WORK REQUEST →
Your answer must repeat all of the entries word for word, without any images.

-----

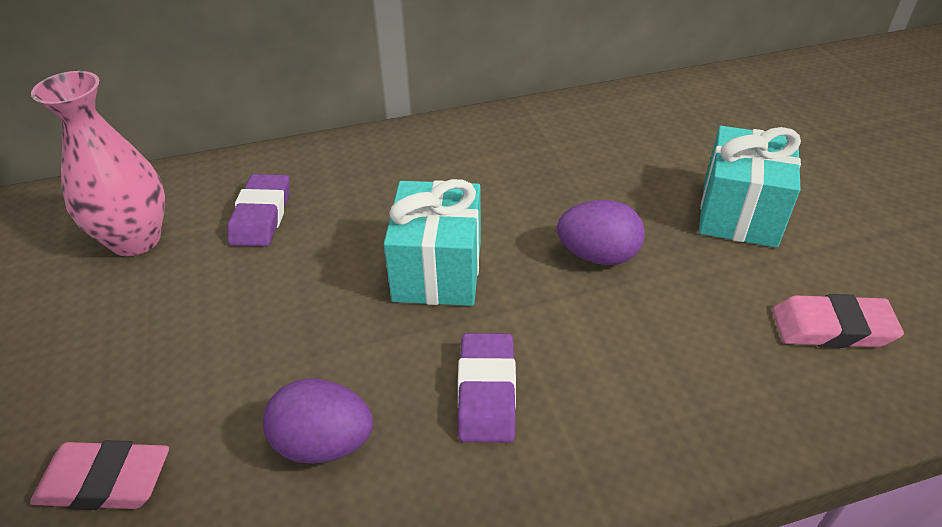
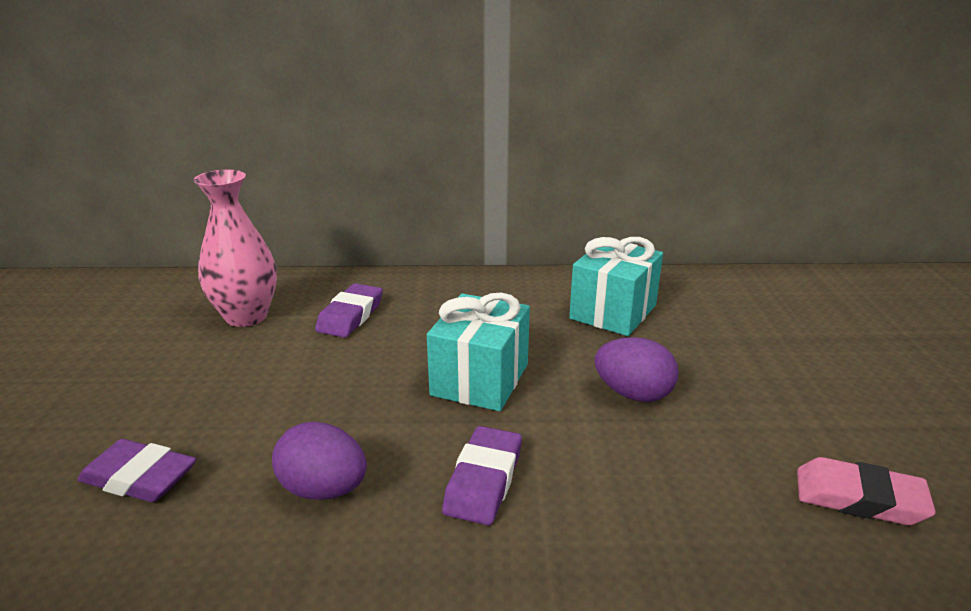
camera: 15 degrees right, 15 degrees down
(105, 481) = (139, 478): pink eraser -> purple eraser
(739, 213) = (790, 384): turquoise gift -> turquoise gift (613, 312)

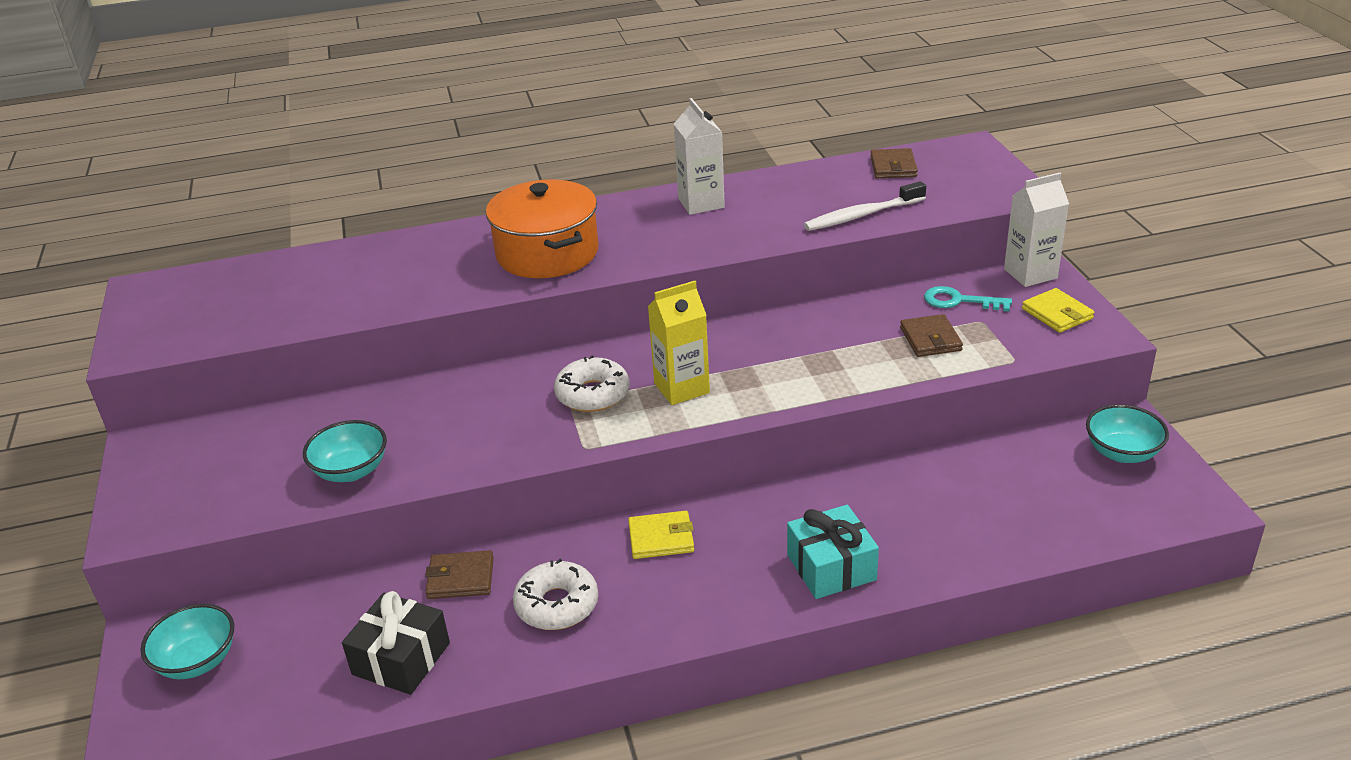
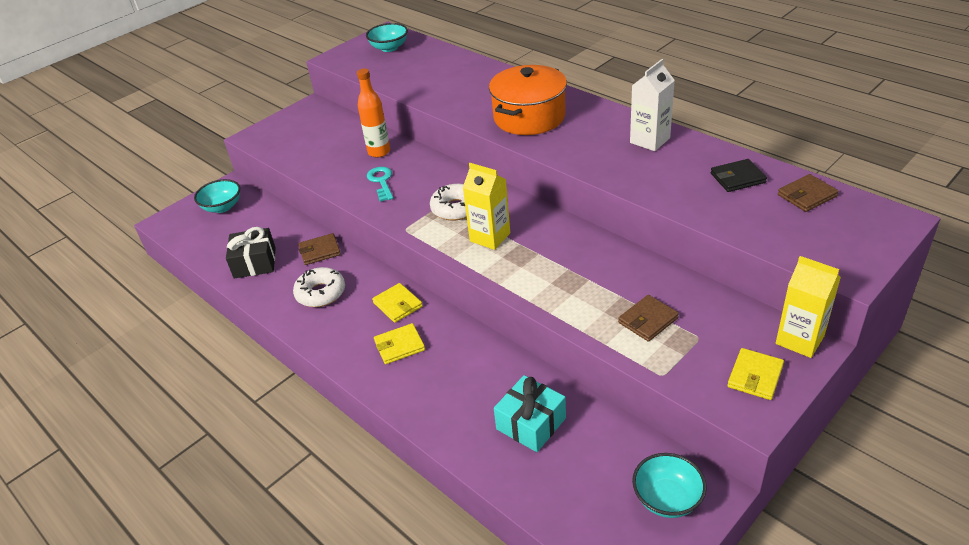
camera: 60 degrees right, 5 degrees up
(351, 471) = (332, 168): turquoise bowl -> turquoise bowl (389, 48)
(376, 416) = (379, 152): none -> orange bottle
(460, 578) = (320, 251): brown wallet -> brown wallet turned 75 degrees counterclockwise
(741, 562) = (399, 346): none -> yellow wallet
(826, 186) = (737, 178): none -> black wallet
(831, 567) = (421, 387): turquoise gift -> turquoise gift (531, 423)
(861, 215) = (713, 210): white toothbrush -> none
(959, 301) = (715, 316): turquoise key -> turquoise key (381, 182)
(1030, 274) = (799, 340): white carton -> yellow carton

-----

RESULT FOR THIS EXERCISE →
camera: 15 degrees right, 15 degrees down
(105, 481) = (139, 478): pink eraser -> purple eraser
(739, 213) = (790, 384): turquoise gift -> turquoise gift (613, 312)

camera: 60 degrees right, 5 degrees up
(351, 471) = (332, 168): turquoise bowl -> turquoise bowl (389, 48)
(376, 416) = (379, 152): none -> orange bottle
(460, 578) = (320, 251): brown wallet -> brown wallet turned 75 degrees counterclockwise
(741, 562) = (399, 346): none -> yellow wallet
(826, 186) = (737, 178): none -> black wallet
(831, 567) = (421, 387): turquoise gift -> turquoise gift (531, 423)
(861, 215) = (713, 210): white toothbrush -> none
(959, 301) = (715, 316): turquoise key -> turquoise key (381, 182)
(1030, 274) = (799, 340): white carton -> yellow carton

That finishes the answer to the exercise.